Your objective :: Transcribe all of the entries below exactly. Leave out the pictures.

Spatial object tracking data ::
= Beginning of Section =
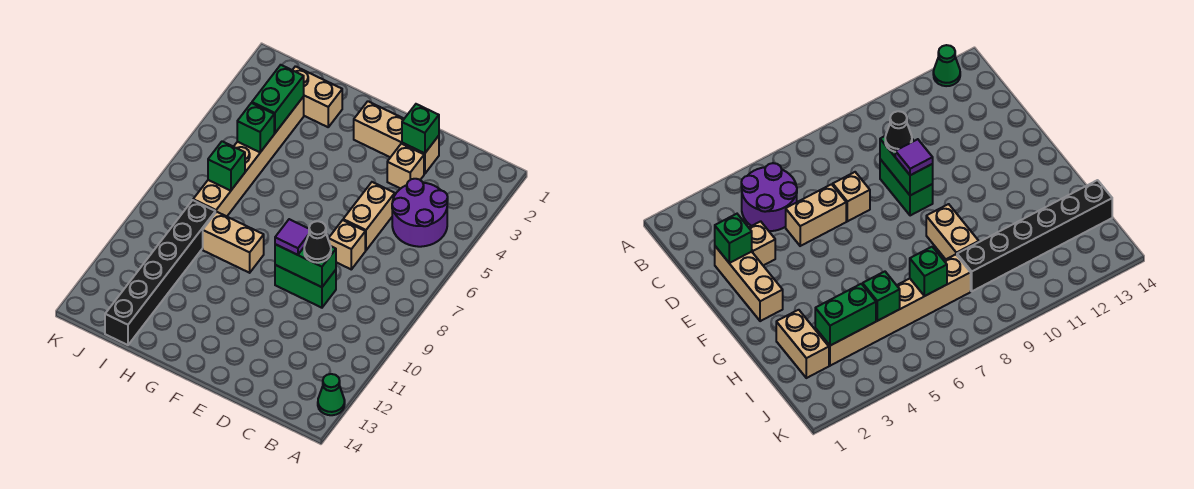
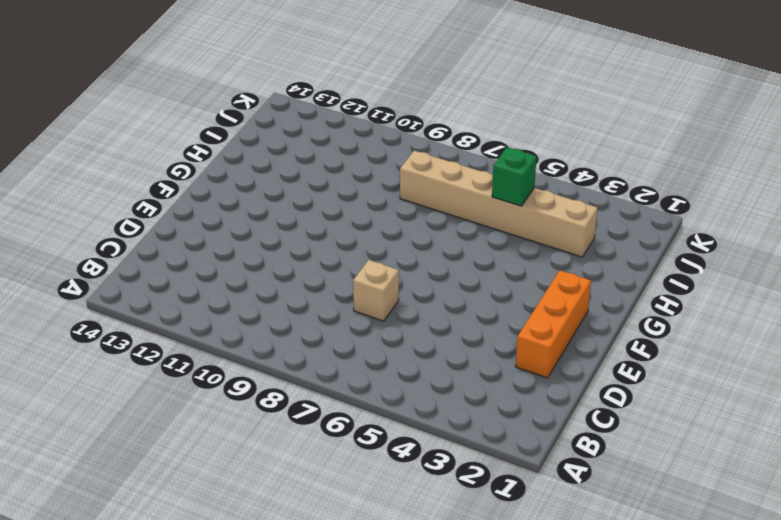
orange brick D2:F2 level 1 -> tan brick D2:F2 level 1
none -> green cone A13 level 1
none -> purple round brick B4:C5 level 1
none -> tan brick D3 level 1

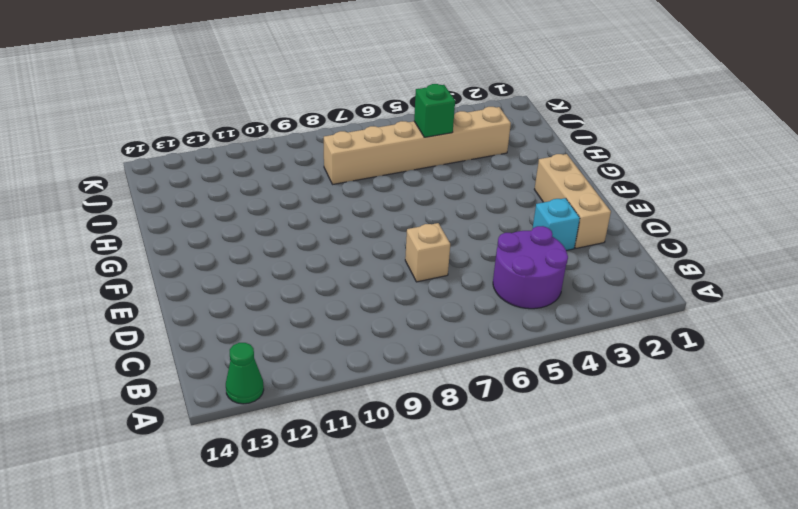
cyan brick D3 level 1 -> tan brick D3 level 1
none -> tan brick D5:D6 level 1
none -> green brick D9:E9 level 1
none -> tan brick G9:H9 level 1

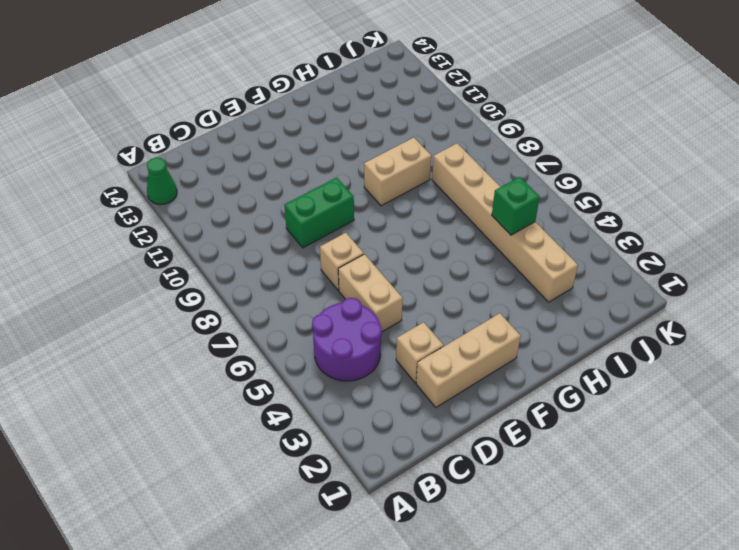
none -> tan brick H2:I2 level 1
none -> black brick I9:I14 level 1
none -> green brick D2 level 2

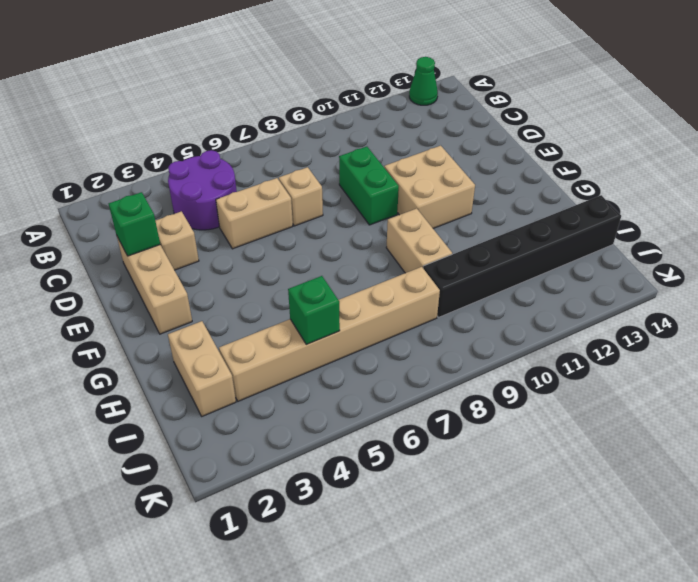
tan brick E10:F11 level 1 -> none
none -> green brick D9:E9 level 2
none -> green brick I3:I4 level 2
none -> green brick I7 level 2

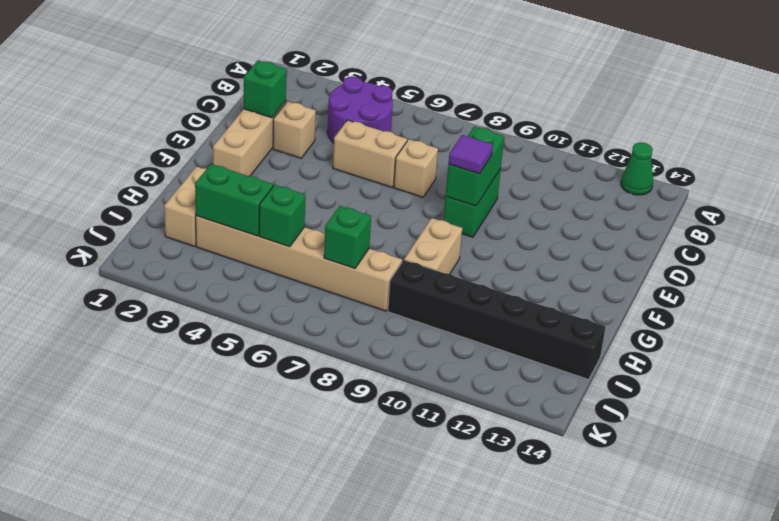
none -> black cone D9 level 3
= End of Section =
Reply to the exercise ::
orange brick D2:F2 level 1 -> tan brick D2:F2 level 1
none -> green cone A13 level 1
none -> purple round brick B4:C5 level 1
none -> tan brick D3 level 1

cyan brick D3 level 1 -> tan brick D3 level 1
none -> tan brick D5:D6 level 1
none -> green brick D9:E9 level 1
none -> tan brick G9:H9 level 1

none -> tan brick H2:I2 level 1
none -> black brick I9:I14 level 1
none -> green brick D2 level 2

tan brick E10:F11 level 1 -> none
none -> green brick D9:E9 level 2
none -> green brick I3:I4 level 2
none -> green brick I7 level 2

none -> black cone D9 level 3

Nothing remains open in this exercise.